◆ Data for this exercise:
━━━━━━

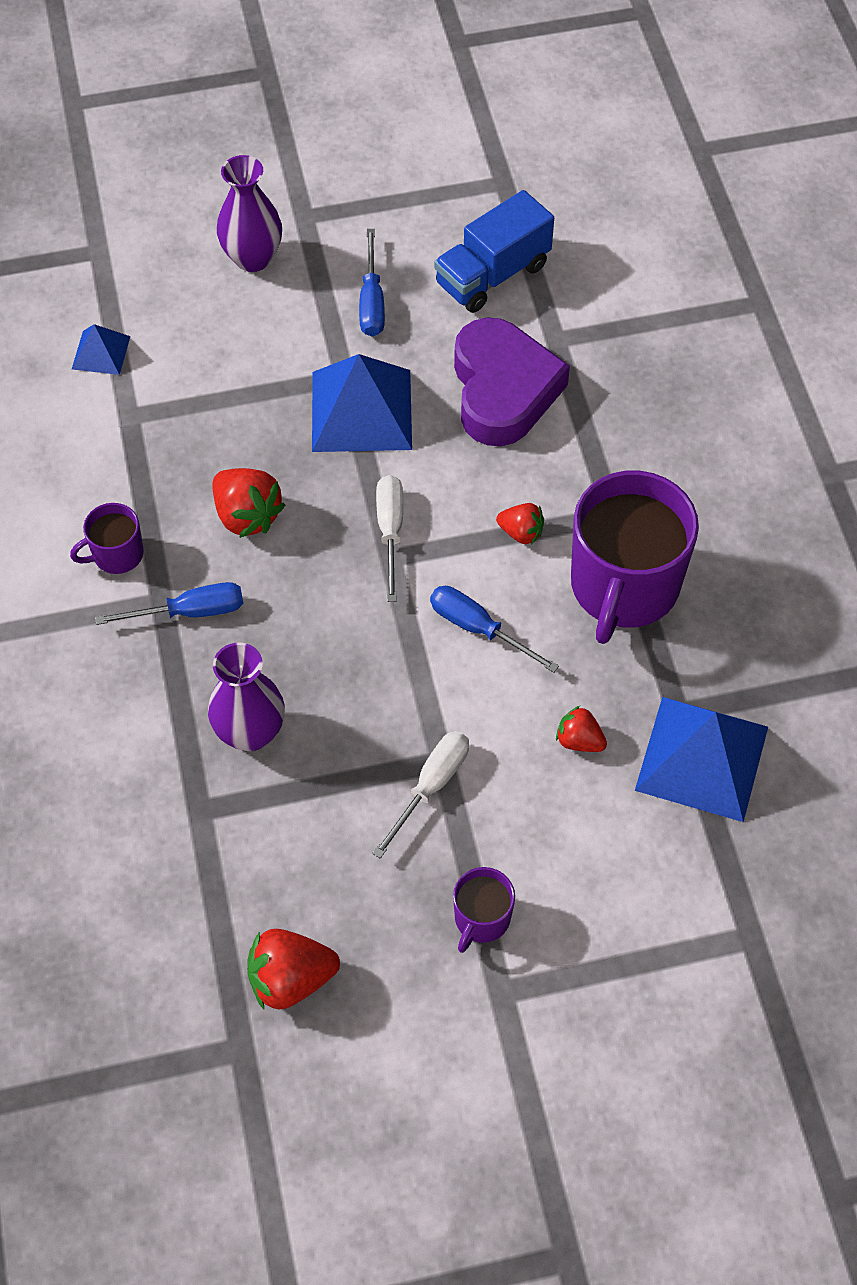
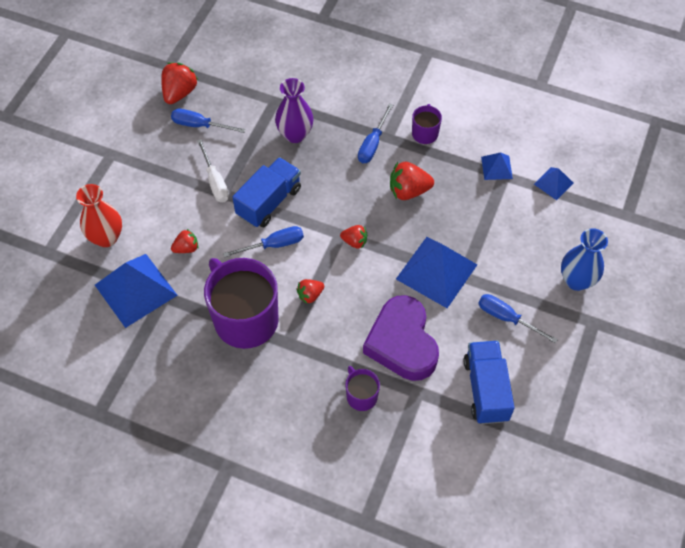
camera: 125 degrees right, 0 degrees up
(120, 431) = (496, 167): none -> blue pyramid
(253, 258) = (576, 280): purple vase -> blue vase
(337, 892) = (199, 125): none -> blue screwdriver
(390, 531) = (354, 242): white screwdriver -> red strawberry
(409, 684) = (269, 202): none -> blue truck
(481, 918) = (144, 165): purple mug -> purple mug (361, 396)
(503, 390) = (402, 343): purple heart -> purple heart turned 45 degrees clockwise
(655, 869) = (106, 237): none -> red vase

━━━━━━

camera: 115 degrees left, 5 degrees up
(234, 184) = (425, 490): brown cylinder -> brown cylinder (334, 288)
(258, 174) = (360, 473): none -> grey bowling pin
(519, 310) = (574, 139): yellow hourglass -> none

━━━━━━

◆ Your assignment: Give only the lines from the one holding "(390, 531) = (354, 242): white" through the one holding "(655, 869) = (106, 237): none -> red vase", each restated exactly as it appears above.

◆ Task solution:
(390, 531) = (354, 242): white screwdriver -> red strawberry
(409, 684) = (269, 202): none -> blue truck
(481, 918) = (144, 165): purple mug -> purple mug (361, 396)
(503, 390) = (402, 343): purple heart -> purple heart turned 45 degrees clockwise
(655, 869) = (106, 237): none -> red vase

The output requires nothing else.